> PROBLEM TO SOLVE: The result should be an exact copy of the lines from the one with "bouton/blanc (1st from left)" through the last line of the data below, both included.

> EXERCISE DATA:
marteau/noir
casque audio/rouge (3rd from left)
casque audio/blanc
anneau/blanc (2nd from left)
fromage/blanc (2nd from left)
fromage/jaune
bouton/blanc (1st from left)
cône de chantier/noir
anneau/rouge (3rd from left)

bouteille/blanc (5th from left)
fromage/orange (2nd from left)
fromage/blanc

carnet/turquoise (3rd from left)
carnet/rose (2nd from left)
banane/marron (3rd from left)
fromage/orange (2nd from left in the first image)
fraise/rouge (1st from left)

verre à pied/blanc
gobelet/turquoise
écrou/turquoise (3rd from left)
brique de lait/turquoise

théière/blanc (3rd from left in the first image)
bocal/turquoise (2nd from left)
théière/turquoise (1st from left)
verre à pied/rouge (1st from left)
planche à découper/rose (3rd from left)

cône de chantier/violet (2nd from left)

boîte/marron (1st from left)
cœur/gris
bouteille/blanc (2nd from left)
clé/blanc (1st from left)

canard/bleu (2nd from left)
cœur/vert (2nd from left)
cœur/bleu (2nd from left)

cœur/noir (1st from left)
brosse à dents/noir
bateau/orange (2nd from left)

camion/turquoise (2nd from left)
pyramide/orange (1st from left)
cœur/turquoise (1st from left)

> EXPECTED ANSWER:
bouton/blanc (1st from left)
cône de chantier/noir
anneau/rouge (3rd from left)

bouteille/blanc (5th from left)
fromage/orange (2nd from left)
fromage/blanc

carnet/turquoise (3rd from left)
carnet/rose (2nd from left)
banane/marron (3rd from left)
fromage/orange (2nd from left in the first image)
fraise/rouge (1st from left)

verre à pied/blanc
gobelet/turquoise
écrou/turquoise (3rd from left)
brique de lait/turquoise

théière/blanc (3rd from left in the first image)
bocal/turquoise (2nd from left)
théière/turquoise (1st from left)
verre à pied/rouge (1st from left)
planche à découper/rose (3rd from left)

cône de chantier/violet (2nd from left)

boîte/marron (1st from left)
cœur/gris
bouteille/blanc (2nd from left)
clé/blanc (1st from left)

canard/bleu (2nd from left)
cœur/vert (2nd from left)
cœur/bleu (2nd from left)

cœur/noir (1st from left)
brosse à dents/noir
bateau/orange (2nd from left)

camion/turquoise (2nd from left)
pyramide/orange (1st from left)
cœur/turquoise (1st from left)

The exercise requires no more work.